(RECORDS TO PROCESS)
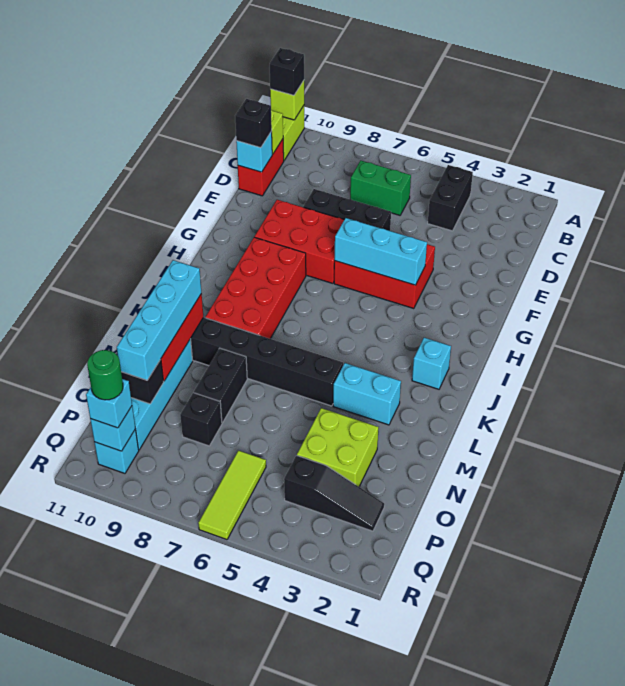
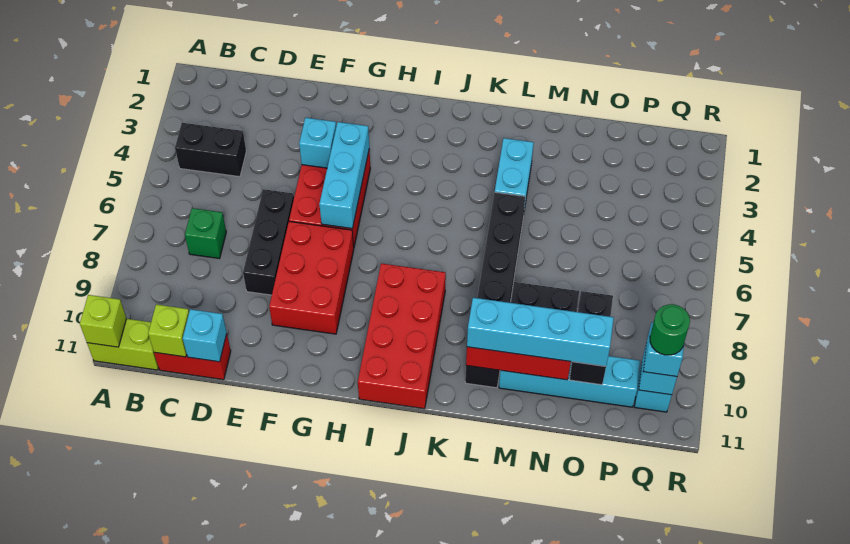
black brick A11 level 3 -> none
green brick C6:C7 level 1 -> green brick C7 level 1
black brick D11 level 3 -> none
red brick H8:K9 level 1 -> red brick I8:J11 level 1
cyan brick J2 level 1 -> cyan brick F4 level 2
lime brick N3:O4 level 1 -> none
black slope P2:P4 level 1 top 4 -> none
lime tile P6:R6 level 1 -> none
(End RECORDS TO PROCESS)
◆ TASK REQUIREMENTS
The task calls for duplicating the data exactly, with no images kept.

◆ COMPLETED EXERCISE
black brick A11 level 3 -> none
green brick C6:C7 level 1 -> green brick C7 level 1
black brick D11 level 3 -> none
red brick H8:K9 level 1 -> red brick I8:J11 level 1
cyan brick J2 level 1 -> cyan brick F4 level 2
lime brick N3:O4 level 1 -> none
black slope P2:P4 level 1 top 4 -> none
lime tile P6:R6 level 1 -> none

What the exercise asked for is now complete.